Data records
▬▬▬▬▬▬▬▬▬▬

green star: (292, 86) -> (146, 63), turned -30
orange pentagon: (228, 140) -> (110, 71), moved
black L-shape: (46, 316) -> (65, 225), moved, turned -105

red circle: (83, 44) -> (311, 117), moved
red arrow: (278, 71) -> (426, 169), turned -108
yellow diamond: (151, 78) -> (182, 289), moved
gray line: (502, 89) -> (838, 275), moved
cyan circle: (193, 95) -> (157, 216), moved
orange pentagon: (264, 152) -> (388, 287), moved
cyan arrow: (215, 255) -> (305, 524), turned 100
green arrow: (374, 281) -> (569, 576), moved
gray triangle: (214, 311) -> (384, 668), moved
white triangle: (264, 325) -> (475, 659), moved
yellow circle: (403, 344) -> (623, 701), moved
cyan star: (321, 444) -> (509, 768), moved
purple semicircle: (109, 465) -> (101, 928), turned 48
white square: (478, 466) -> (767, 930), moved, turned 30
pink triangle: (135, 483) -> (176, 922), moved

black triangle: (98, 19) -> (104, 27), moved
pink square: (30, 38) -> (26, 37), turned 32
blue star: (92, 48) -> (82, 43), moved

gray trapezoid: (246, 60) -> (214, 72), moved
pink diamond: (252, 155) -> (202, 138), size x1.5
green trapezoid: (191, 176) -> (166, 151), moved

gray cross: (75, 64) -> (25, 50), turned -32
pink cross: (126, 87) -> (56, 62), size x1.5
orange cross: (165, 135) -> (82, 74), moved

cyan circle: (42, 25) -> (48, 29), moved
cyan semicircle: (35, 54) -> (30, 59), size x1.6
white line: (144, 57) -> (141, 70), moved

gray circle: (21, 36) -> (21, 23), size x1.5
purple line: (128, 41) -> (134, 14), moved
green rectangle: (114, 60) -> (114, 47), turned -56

▬▬▬▬▬▬▬▬▬▬

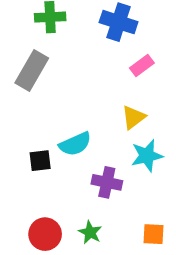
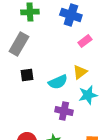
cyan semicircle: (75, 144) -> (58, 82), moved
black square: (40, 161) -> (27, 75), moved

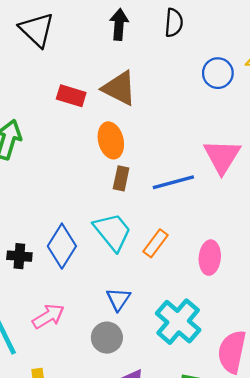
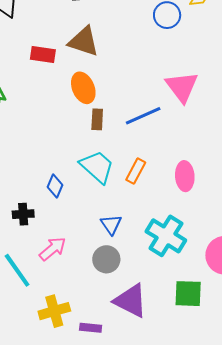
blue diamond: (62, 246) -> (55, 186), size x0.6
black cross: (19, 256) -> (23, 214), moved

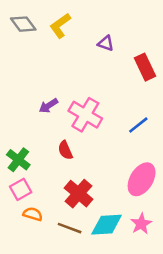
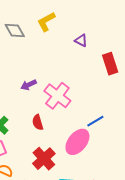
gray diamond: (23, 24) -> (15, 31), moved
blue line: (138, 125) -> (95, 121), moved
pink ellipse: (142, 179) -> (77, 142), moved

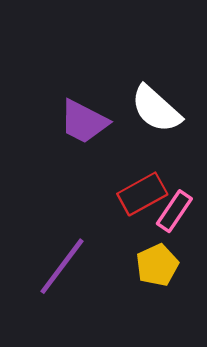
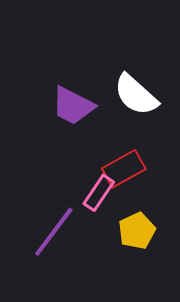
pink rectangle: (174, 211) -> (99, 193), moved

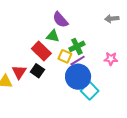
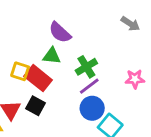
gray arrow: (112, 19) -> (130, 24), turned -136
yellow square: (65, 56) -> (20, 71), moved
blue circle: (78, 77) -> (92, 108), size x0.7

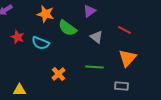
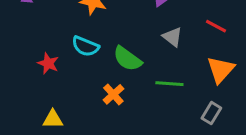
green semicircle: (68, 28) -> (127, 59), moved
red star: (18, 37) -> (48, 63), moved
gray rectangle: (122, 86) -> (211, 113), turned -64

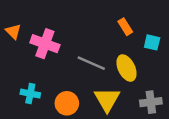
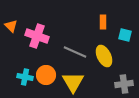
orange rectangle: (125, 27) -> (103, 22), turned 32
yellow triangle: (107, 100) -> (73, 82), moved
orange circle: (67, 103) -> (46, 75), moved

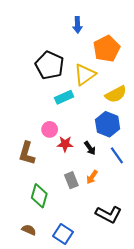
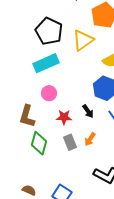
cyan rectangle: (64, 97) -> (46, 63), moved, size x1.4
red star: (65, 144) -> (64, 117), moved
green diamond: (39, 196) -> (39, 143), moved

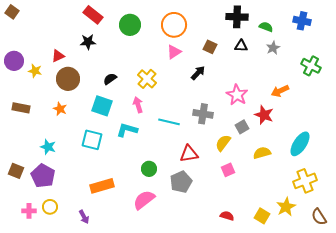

▬▬▬▬▬▬▬▬▬▬

All lines above from the line with "cyan circle: (42, 25) -> (48, 29), moved" through the line with "green rectangle: (114, 60)", both included, are to be set down exactly, with nothing else.

cyan circle: (42, 25) -> (48, 29), moved
cyan semicircle: (35, 54) -> (30, 59), size x1.6
white line: (144, 57) -> (141, 70), moved

gray circle: (21, 36) -> (21, 23), size x1.5
purple line: (128, 41) -> (134, 14), moved
green rectangle: (114, 60) -> (114, 47), turned -56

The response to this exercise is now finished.